**Recorded information**
::::
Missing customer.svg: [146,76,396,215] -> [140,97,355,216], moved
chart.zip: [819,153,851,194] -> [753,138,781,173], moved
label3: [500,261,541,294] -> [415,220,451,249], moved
::::
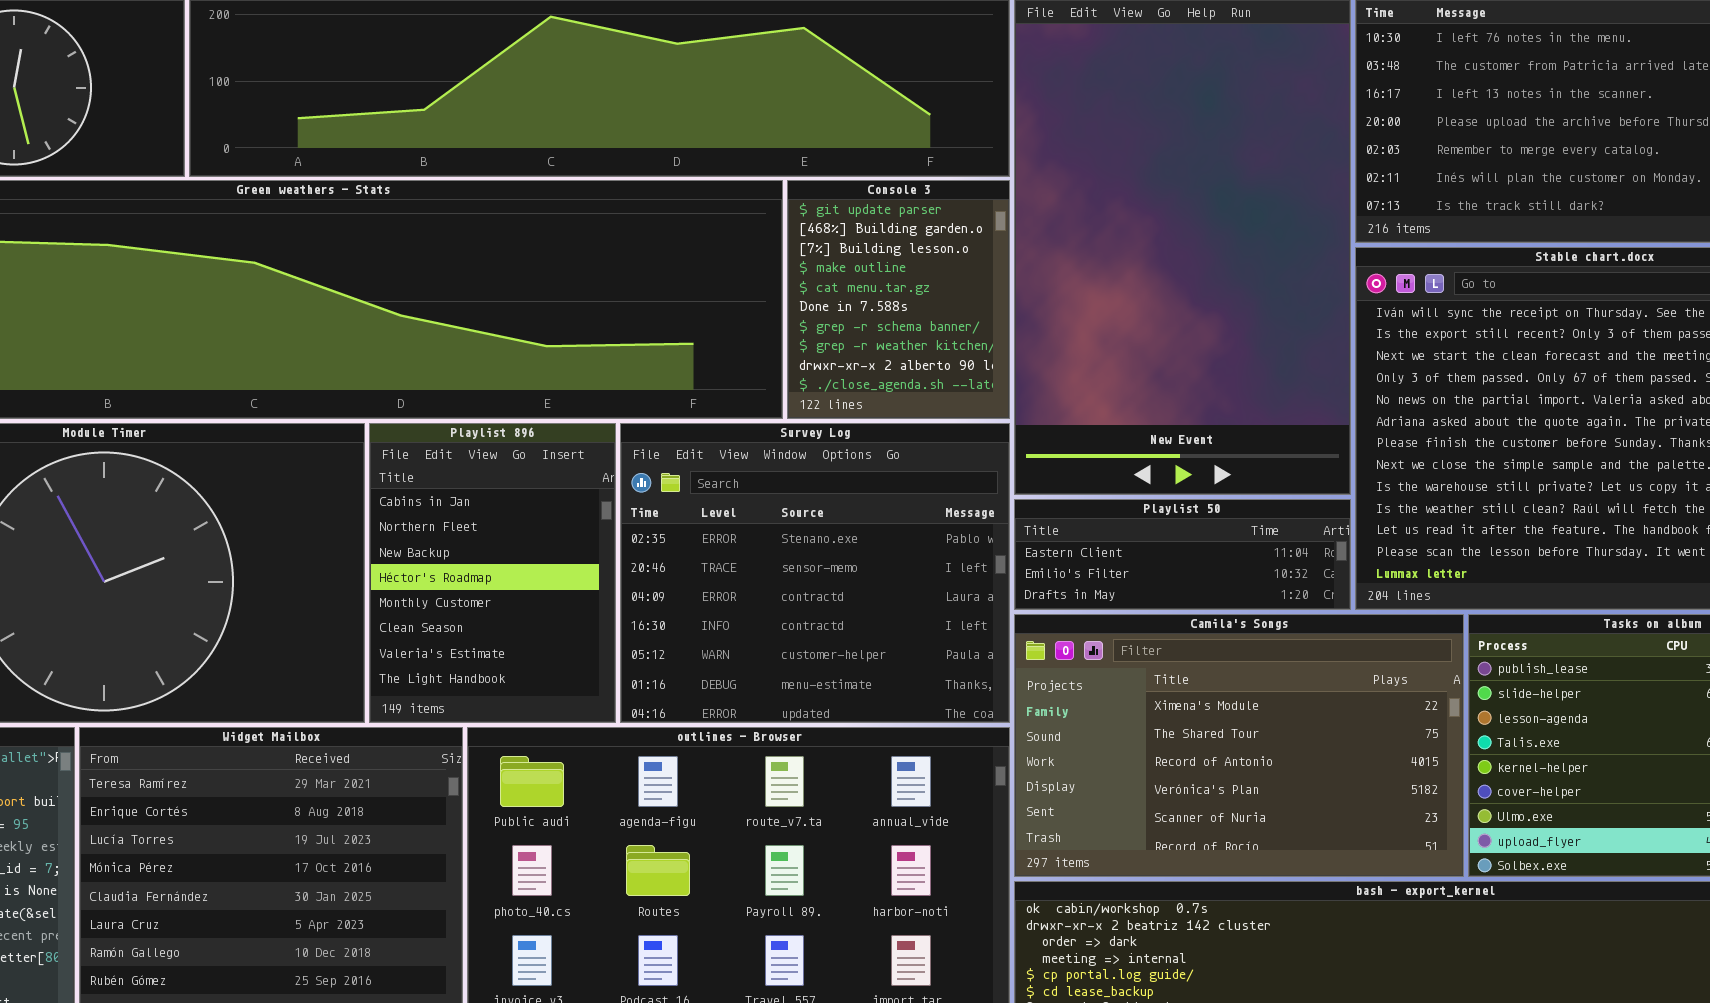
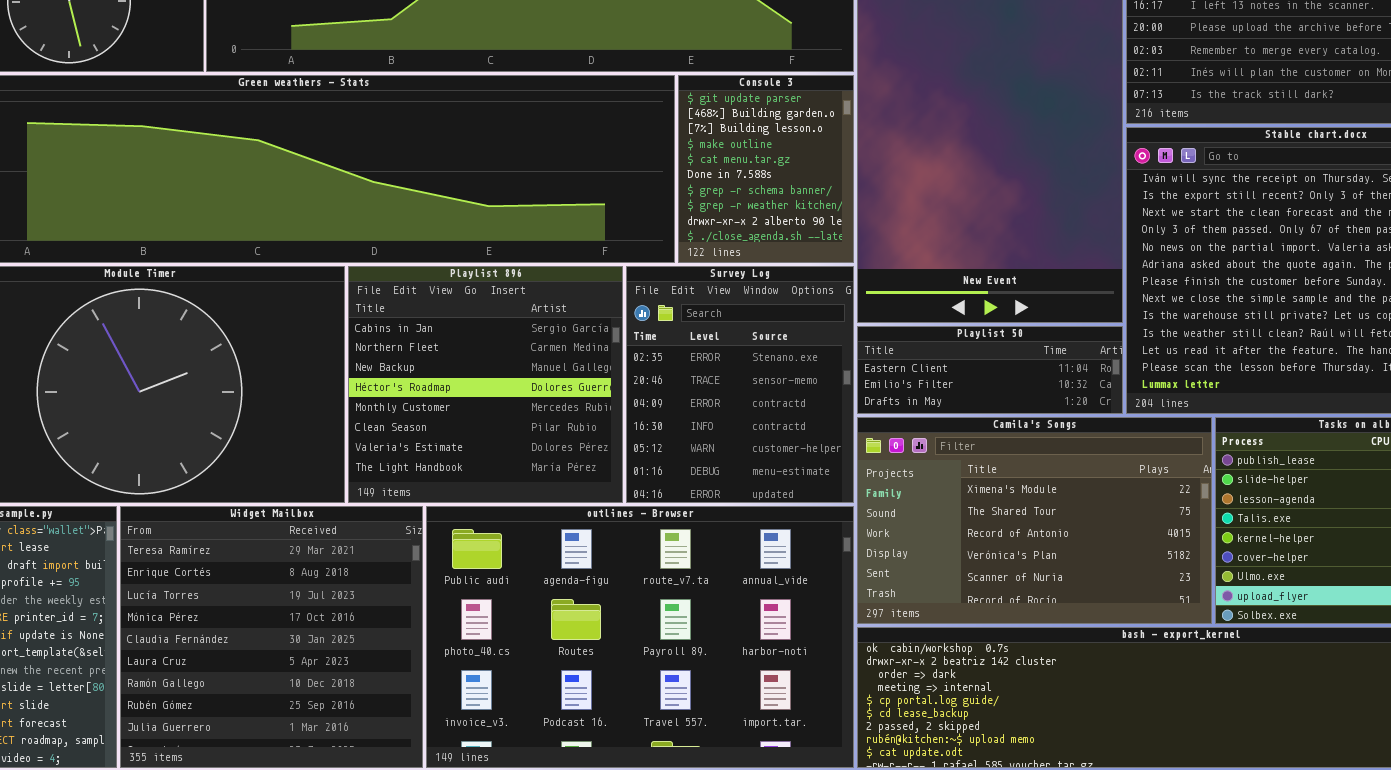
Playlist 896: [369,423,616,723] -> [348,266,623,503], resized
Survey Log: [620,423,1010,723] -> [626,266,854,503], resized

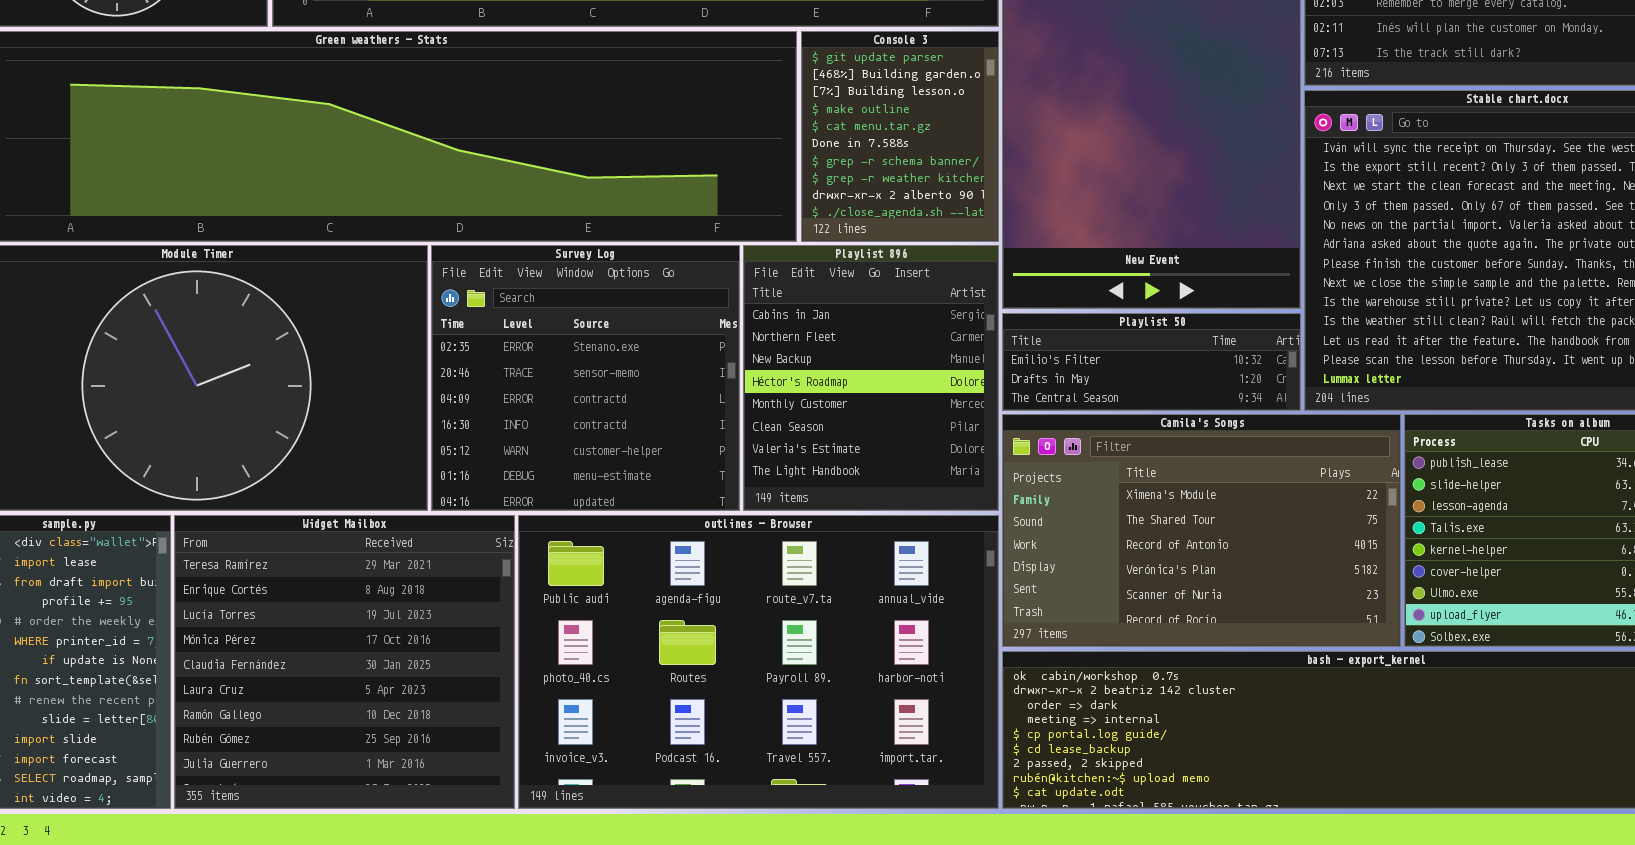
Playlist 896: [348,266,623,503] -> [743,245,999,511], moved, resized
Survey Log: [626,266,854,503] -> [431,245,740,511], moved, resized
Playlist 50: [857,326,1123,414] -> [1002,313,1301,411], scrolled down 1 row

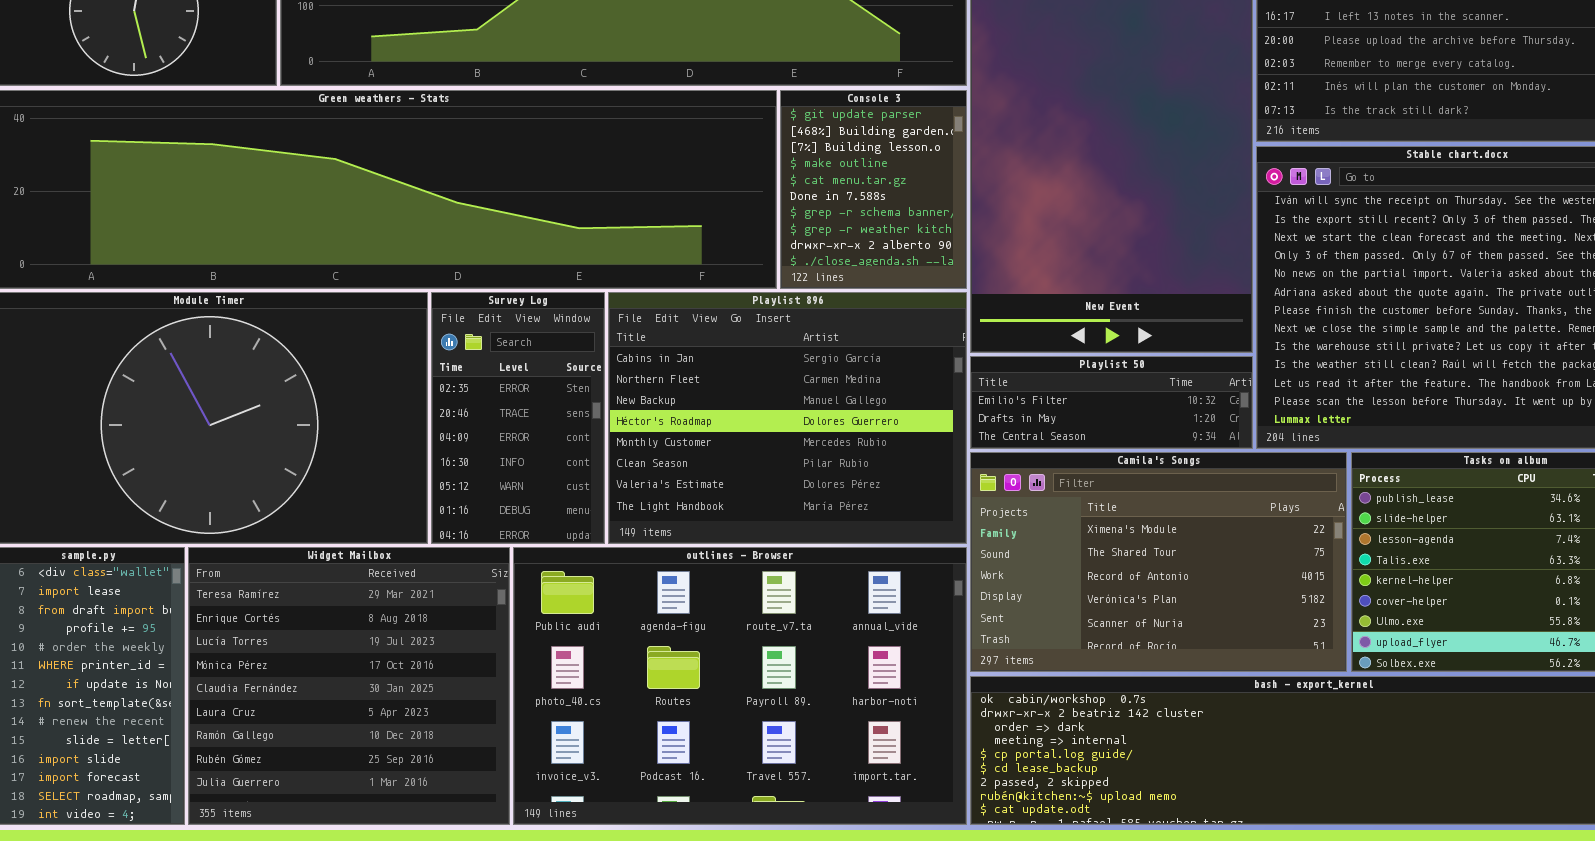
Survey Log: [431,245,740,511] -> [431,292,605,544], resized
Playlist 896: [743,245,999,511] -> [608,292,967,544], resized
::::
**Exercise directions**
Copy, exactly and only, the lines above that begin with the one containing "Missing customer.svg: [146,76,396,215]" and finish with the one containing "label3: [500,261,541,294] ->".

**Problem solution**
Missing customer.svg: [146,76,396,215] -> [140,97,355,216], moved
chart.zip: [819,153,851,194] -> [753,138,781,173], moved
label3: [500,261,541,294] -> [415,220,451,249], moved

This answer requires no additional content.